== WHAT TO PRODUCE ==
Print each record exactly as it appears, but drop the images.

== SOURCE MATERIAL ==

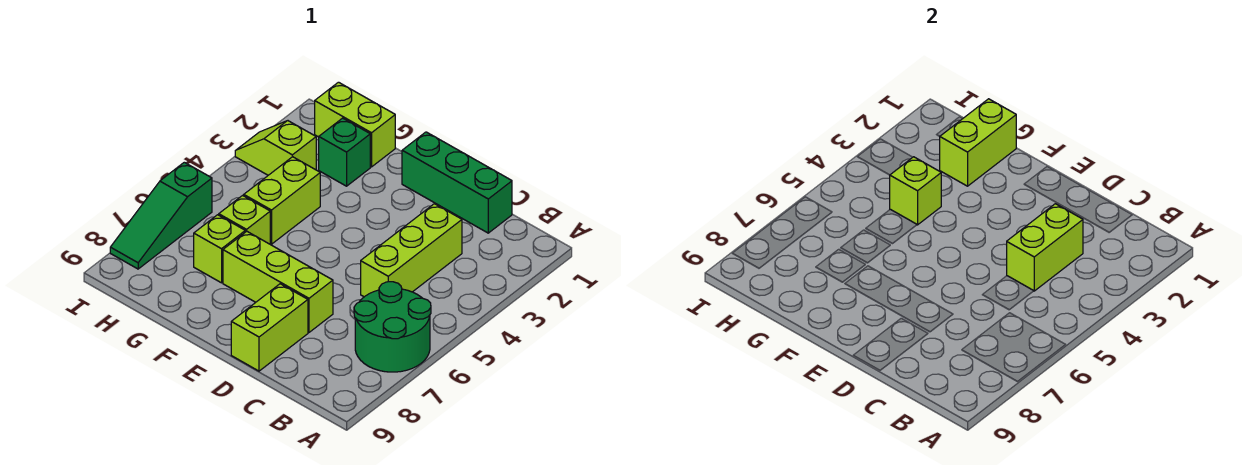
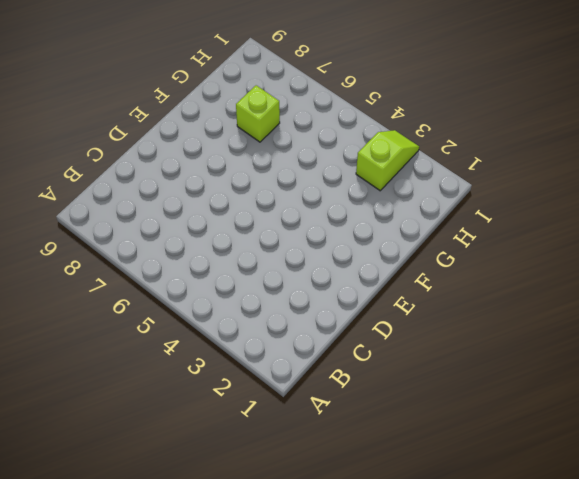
none -> green round brick A6:B7 level 1
none -> green brick C1:E1 level 1
none -> lime brick C3:C5 level 1

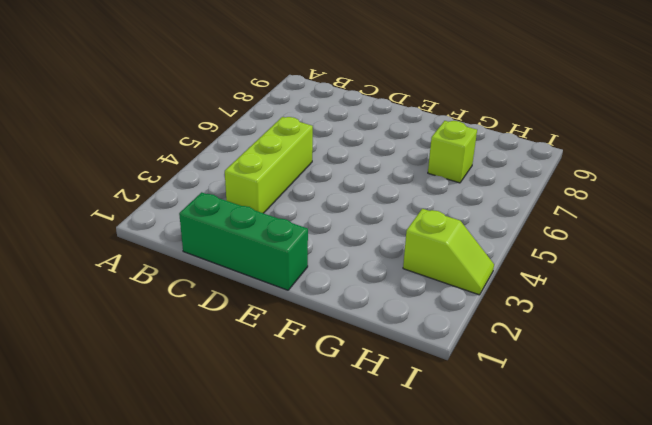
none -> green round brick A6:B7 level 1
none -> lime brick D7:F7 level 1
none -> lime brick D8:D9 level 1

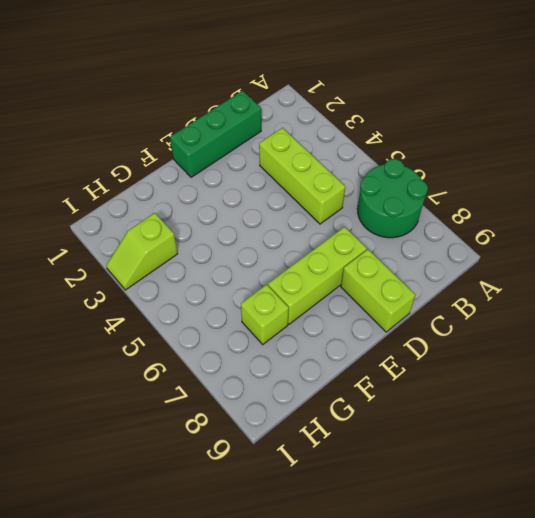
none -> lime brick G1:H1 level 1
none -> green brick G2 level 1
none -> lime brick G4:G5 level 1

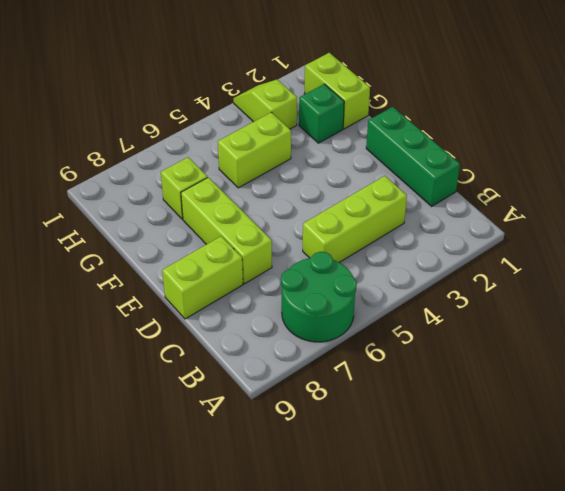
none -> lime brick G6 level 1
none -> green slope I6:I8 level 1 top 6
none -> lime brick C3:C4 level 2

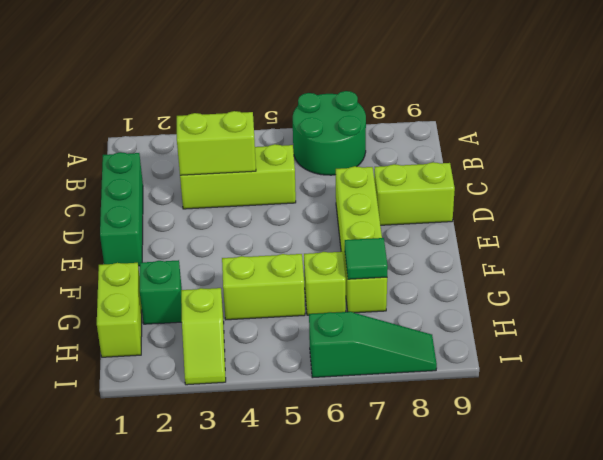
green tile G7 level 2 -> none
none -> lime brick G1:G2 level 2
none -> lime brick G4 level 2

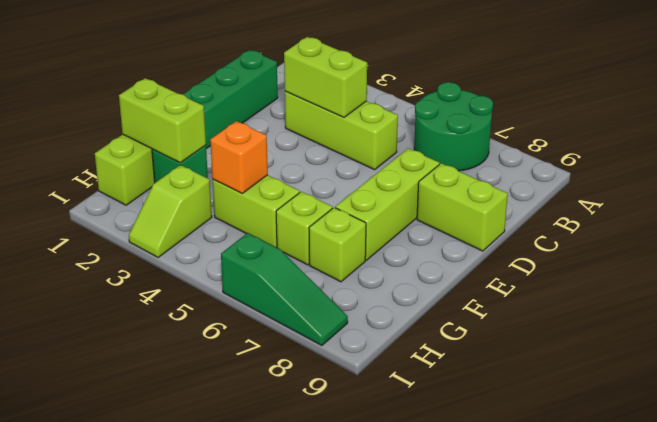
orange brick G4 level 2 -> lime brick G4 level 2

== ANSWER TO THE EXERCISE ==
none -> green round brick A6:B7 level 1
none -> green brick C1:E1 level 1
none -> lime brick C3:C5 level 1

none -> green round brick A6:B7 level 1
none -> lime brick D7:F7 level 1
none -> lime brick D8:D9 level 1

none -> lime brick G1:H1 level 1
none -> green brick G2 level 1
none -> lime brick G4:G5 level 1

none -> lime brick G6 level 1
none -> green slope I6:I8 level 1 top 6
none -> lime brick C3:C4 level 2

green tile G7 level 2 -> none
none -> lime brick G1:G2 level 2
none -> lime brick G4 level 2

orange brick G4 level 2 -> lime brick G4 level 2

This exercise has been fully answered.